WORK TASK - Pictures aside, return every line below exactly as written.

Extracted records
○ ○ ○ ○
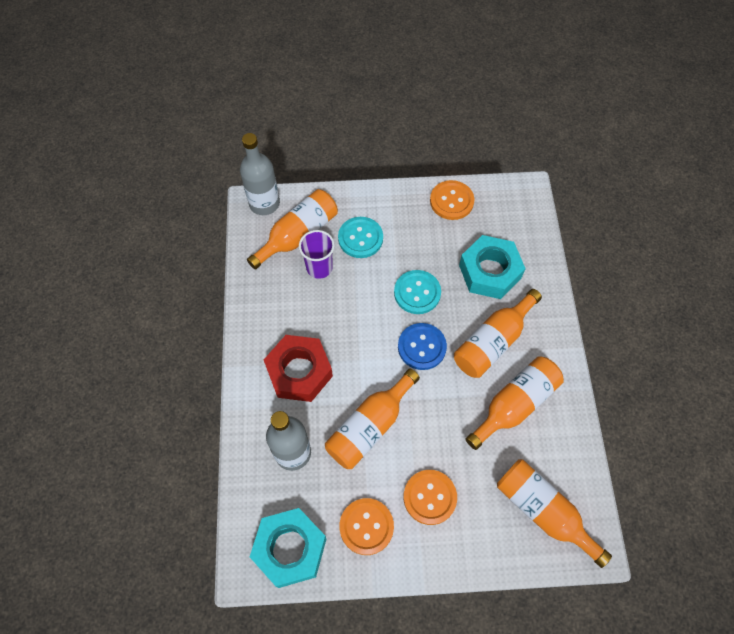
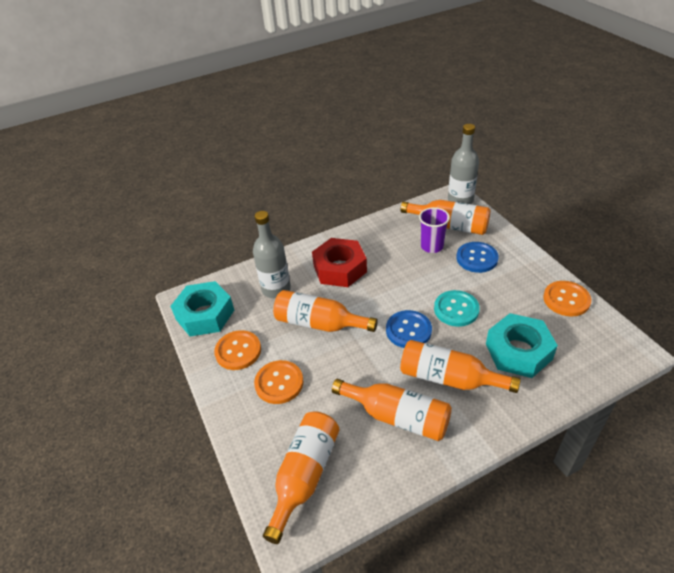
camera: 70 degrees right, 20 degrees down
(360, 238) = (477, 258): turquoise button -> blue button

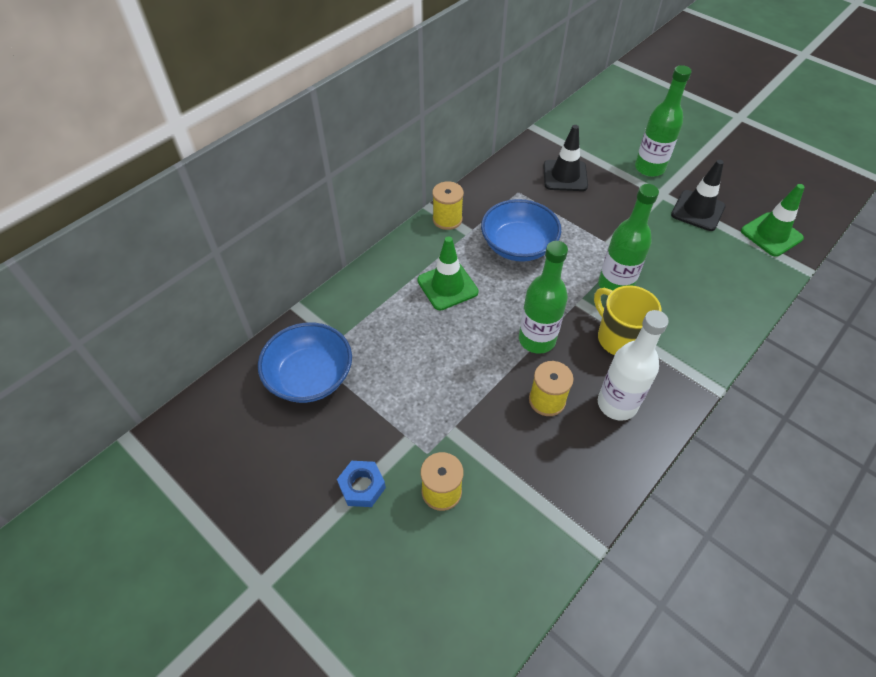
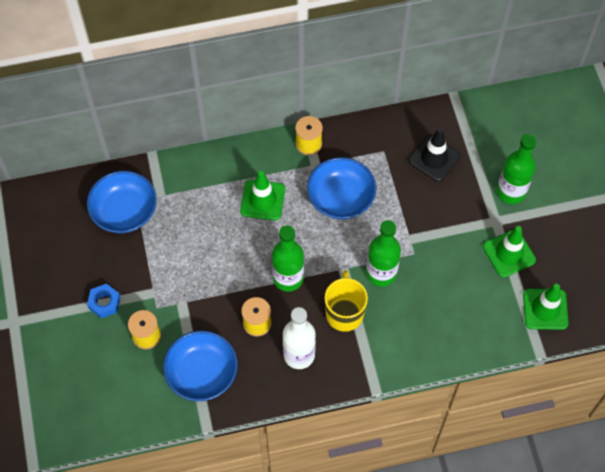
camera: 35 degrees right, 10 degrees up
(538, 490) = (202, 373): none -> blue bowl
(697, 211) = (509, 253): black traffic cone -> green traffic cone

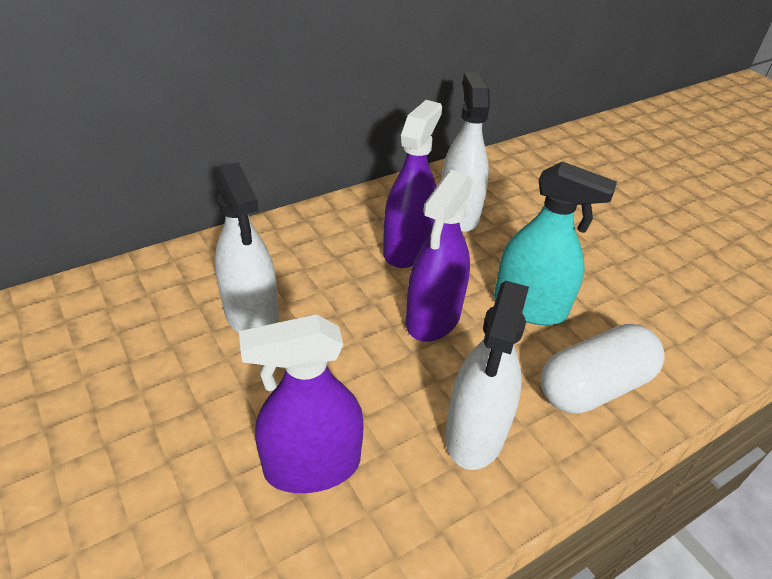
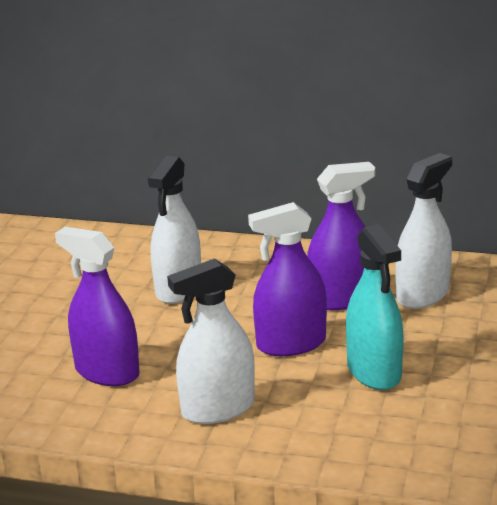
camera: 50 degrees right, 15 degrees down
(594, 387) = (339, 432): white capsule -> none

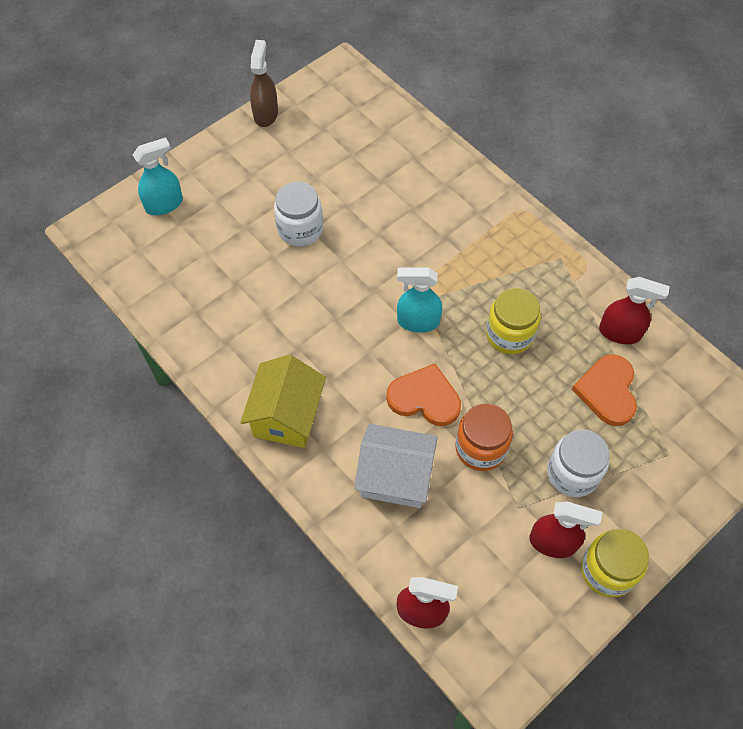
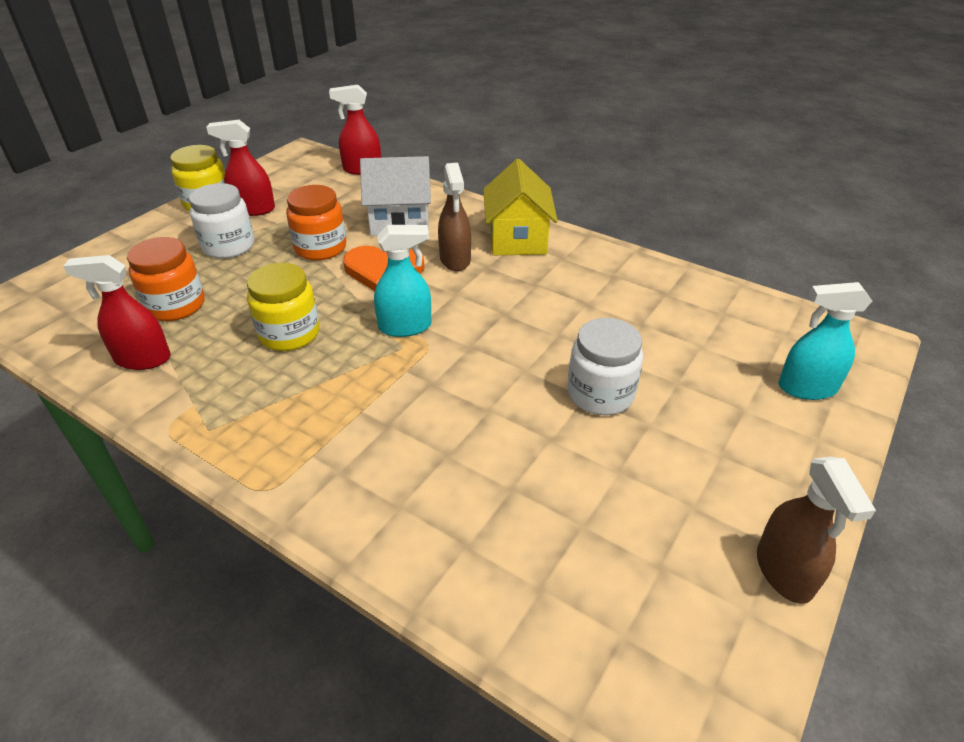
camera: 165 degrees right, 20 degrees down
(164, 204) = (806, 388): turquoise spray bottle -> turquoise spray bottle turned 45 degrees clockwise
(356, 398) = (455, 260): none -> brown spray bottle
(607, 391) = (175, 305): orange heart -> orange jar

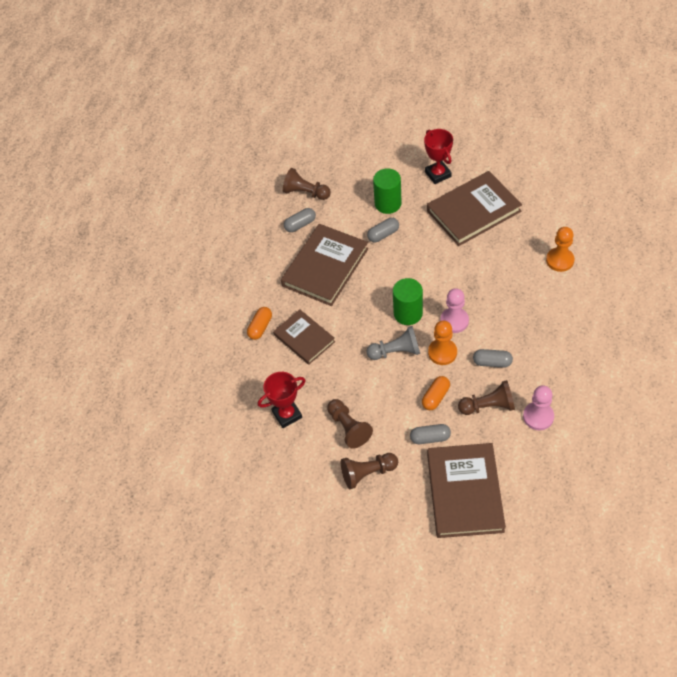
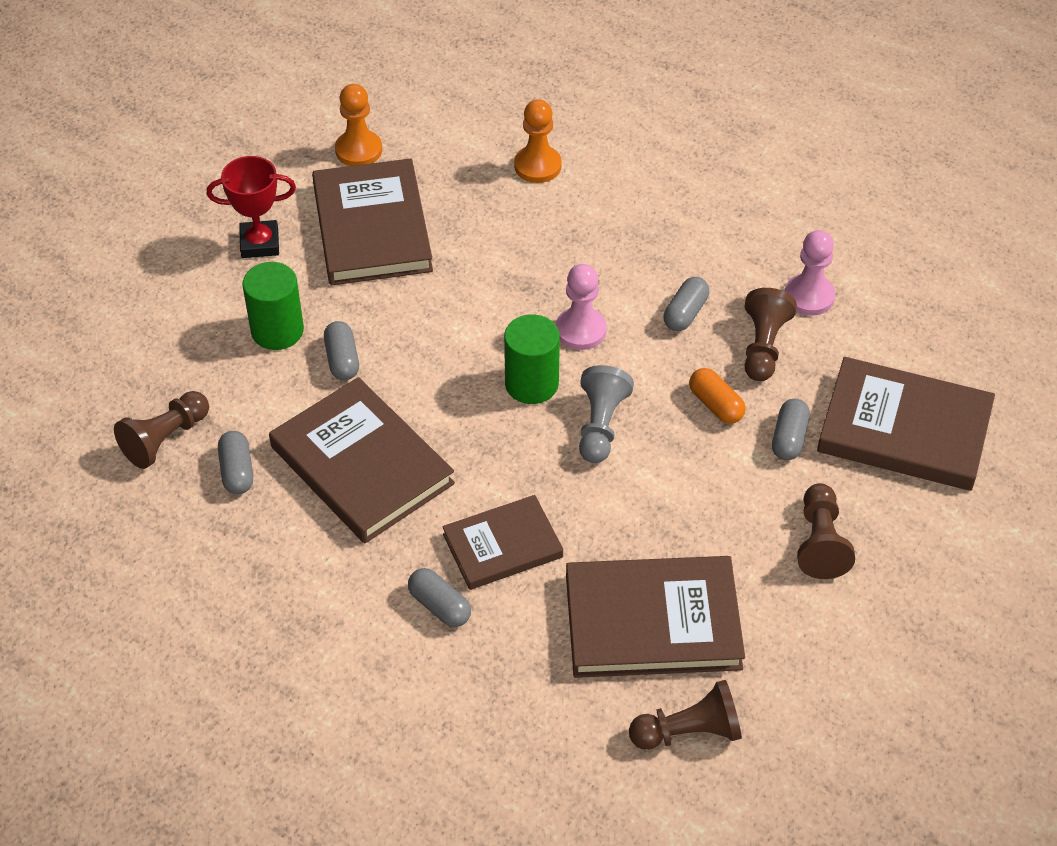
camera: 75 degrees left, 5 degrees down
(260, 327) = (439, 606): orange capsule -> grey capsule
(287, 414) = (652, 622): red trophy -> brown book
(348, 428) = (721, 540): brown pawn -> brown pawn (689, 732)
(442, 352) = (634, 367): orange pawn -> orange pawn (358, 150)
○ ○ ○ ○
ANSWER TO THIS EXERCISE -
camera: 70 degrees right, 20 degrees down
(360, 238) = (477, 258): turquoise button -> blue button

camera: 35 degrees right, 10 degrees up
(538, 490) = (202, 373): none -> blue bowl
(697, 211) = (509, 253): black traffic cone -> green traffic cone

camera: 50 degrees right, 15 degrees down
(594, 387) = (339, 432): white capsule -> none

camera: 165 degrees right, 20 degrees down
(164, 204) = (806, 388): turquoise spray bottle -> turquoise spray bottle turned 45 degrees clockwise
(356, 398) = (455, 260): none -> brown spray bottle
(607, 391) = (175, 305): orange heart -> orange jar

camera: 75 degrees left, 5 degrees down
(260, 327) = (439, 606): orange capsule -> grey capsule
(287, 414) = (652, 622): red trophy -> brown book
(348, 428) = (721, 540): brown pawn -> brown pawn (689, 732)
(442, 352) = (634, 367): orange pawn -> orange pawn (358, 150)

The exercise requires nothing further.